Give back the entries verbatim.

(Saved entries)
______________________________

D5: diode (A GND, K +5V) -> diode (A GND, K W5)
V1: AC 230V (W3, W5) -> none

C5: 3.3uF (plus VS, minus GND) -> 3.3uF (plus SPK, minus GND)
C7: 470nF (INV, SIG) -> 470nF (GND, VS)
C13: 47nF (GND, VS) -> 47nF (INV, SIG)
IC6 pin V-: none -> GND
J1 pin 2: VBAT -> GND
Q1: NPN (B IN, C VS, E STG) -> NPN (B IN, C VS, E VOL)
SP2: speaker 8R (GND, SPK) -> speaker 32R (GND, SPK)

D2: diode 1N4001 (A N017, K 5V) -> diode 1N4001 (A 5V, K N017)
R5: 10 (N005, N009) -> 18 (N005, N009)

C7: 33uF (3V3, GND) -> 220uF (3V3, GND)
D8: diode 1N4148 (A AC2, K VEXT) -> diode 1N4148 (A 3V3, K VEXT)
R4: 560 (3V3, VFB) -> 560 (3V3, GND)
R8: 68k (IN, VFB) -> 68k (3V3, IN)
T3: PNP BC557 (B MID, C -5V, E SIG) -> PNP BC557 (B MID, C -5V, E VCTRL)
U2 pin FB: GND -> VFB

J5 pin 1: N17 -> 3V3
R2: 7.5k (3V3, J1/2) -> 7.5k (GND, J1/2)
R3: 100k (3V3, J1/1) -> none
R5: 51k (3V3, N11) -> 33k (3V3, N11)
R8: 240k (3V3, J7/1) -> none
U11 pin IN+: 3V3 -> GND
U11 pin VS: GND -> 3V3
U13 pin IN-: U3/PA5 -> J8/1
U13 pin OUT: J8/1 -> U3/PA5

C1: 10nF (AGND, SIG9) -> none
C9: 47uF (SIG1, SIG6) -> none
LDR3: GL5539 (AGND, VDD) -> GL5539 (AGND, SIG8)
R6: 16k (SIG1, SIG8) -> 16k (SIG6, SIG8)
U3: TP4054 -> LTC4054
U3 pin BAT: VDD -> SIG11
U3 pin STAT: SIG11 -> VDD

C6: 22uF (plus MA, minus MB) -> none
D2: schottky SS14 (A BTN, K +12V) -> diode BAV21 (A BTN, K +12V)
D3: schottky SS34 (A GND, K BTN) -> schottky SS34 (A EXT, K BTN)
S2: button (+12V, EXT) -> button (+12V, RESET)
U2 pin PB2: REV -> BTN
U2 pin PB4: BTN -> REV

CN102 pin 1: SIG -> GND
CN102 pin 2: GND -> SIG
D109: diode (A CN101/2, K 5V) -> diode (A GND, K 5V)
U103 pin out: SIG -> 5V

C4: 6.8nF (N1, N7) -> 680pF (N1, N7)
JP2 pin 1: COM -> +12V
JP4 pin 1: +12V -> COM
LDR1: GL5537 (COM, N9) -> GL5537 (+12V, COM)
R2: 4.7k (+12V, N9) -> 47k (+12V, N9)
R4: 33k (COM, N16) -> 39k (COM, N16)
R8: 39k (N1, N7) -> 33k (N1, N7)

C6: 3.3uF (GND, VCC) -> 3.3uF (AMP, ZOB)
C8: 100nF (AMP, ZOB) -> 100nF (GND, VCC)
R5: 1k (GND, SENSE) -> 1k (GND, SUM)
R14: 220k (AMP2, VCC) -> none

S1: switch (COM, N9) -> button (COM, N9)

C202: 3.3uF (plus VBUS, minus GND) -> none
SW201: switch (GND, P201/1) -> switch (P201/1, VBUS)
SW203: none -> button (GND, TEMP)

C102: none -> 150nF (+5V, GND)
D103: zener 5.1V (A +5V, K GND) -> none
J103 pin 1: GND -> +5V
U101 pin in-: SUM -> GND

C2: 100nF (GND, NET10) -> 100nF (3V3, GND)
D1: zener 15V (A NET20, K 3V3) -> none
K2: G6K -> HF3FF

______________________________

Expected answer -
D5: diode (A GND, K +5V) -> diode (A GND, K W5)
V1: AC 230V (W3, W5) -> none

C5: 3.3uF (plus VS, minus GND) -> 3.3uF (plus SPK, minus GND)
C7: 470nF (INV, SIG) -> 470nF (GND, VS)
C13: 47nF (GND, VS) -> 47nF (INV, SIG)
IC6 pin V-: none -> GND
J1 pin 2: VBAT -> GND
Q1: NPN (B IN, C VS, E STG) -> NPN (B IN, C VS, E VOL)
SP2: speaker 8R (GND, SPK) -> speaker 32R (GND, SPK)

D2: diode 1N4001 (A N017, K 5V) -> diode 1N4001 (A 5V, K N017)
R5: 10 (N005, N009) -> 18 (N005, N009)

C7: 33uF (3V3, GND) -> 220uF (3V3, GND)
D8: diode 1N4148 (A AC2, K VEXT) -> diode 1N4148 (A 3V3, K VEXT)
R4: 560 (3V3, VFB) -> 560 (3V3, GND)
R8: 68k (IN, VFB) -> 68k (3V3, IN)
T3: PNP BC557 (B MID, C -5V, E SIG) -> PNP BC557 (B MID, C -5V, E VCTRL)
U2 pin FB: GND -> VFB

J5 pin 1: N17 -> 3V3
R2: 7.5k (3V3, J1/2) -> 7.5k (GND, J1/2)
R3: 100k (3V3, J1/1) -> none
R5: 51k (3V3, N11) -> 33k (3V3, N11)
R8: 240k (3V3, J7/1) -> none
U11 pin IN+: 3V3 -> GND
U11 pin VS: GND -> 3V3
U13 pin IN-: U3/PA5 -> J8/1
U13 pin OUT: J8/1 -> U3/PA5

C1: 10nF (AGND, SIG9) -> none
C9: 47uF (SIG1, SIG6) -> none
LDR3: GL5539 (AGND, VDD) -> GL5539 (AGND, SIG8)
R6: 16k (SIG1, SIG8) -> 16k (SIG6, SIG8)
U3: TP4054 -> LTC4054
U3 pin BAT: VDD -> SIG11
U3 pin STAT: SIG11 -> VDD

C6: 22uF (plus MA, minus MB) -> none
D2: schottky SS14 (A BTN, K +12V) -> diode BAV21 (A BTN, K +12V)
D3: schottky SS34 (A GND, K BTN) -> schottky SS34 (A EXT, K BTN)
S2: button (+12V, EXT) -> button (+12V, RESET)
U2 pin PB2: REV -> BTN
U2 pin PB4: BTN -> REV

CN102 pin 1: SIG -> GND
CN102 pin 2: GND -> SIG
D109: diode (A CN101/2, K 5V) -> diode (A GND, K 5V)
U103 pin out: SIG -> 5V

C4: 6.8nF (N1, N7) -> 680pF (N1, N7)
JP2 pin 1: COM -> +12V
JP4 pin 1: +12V -> COM
LDR1: GL5537 (COM, N9) -> GL5537 (+12V, COM)
R2: 4.7k (+12V, N9) -> 47k (+12V, N9)
R4: 33k (COM, N16) -> 39k (COM, N16)
R8: 39k (N1, N7) -> 33k (N1, N7)

C6: 3.3uF (GND, VCC) -> 3.3uF (AMP, ZOB)
C8: 100nF (AMP, ZOB) -> 100nF (GND, VCC)
R5: 1k (GND, SENSE) -> 1k (GND, SUM)
R14: 220k (AMP2, VCC) -> none

S1: switch (COM, N9) -> button (COM, N9)

C202: 3.3uF (plus VBUS, minus GND) -> none
SW201: switch (GND, P201/1) -> switch (P201/1, VBUS)
SW203: none -> button (GND, TEMP)

C102: none -> 150nF (+5V, GND)
D103: zener 5.1V (A +5V, K GND) -> none
J103 pin 1: GND -> +5V
U101 pin in-: SUM -> GND

C2: 100nF (GND, NET10) -> 100nF (3V3, GND)
D1: zener 15V (A NET20, K 3V3) -> none
K2: G6K -> HF3FF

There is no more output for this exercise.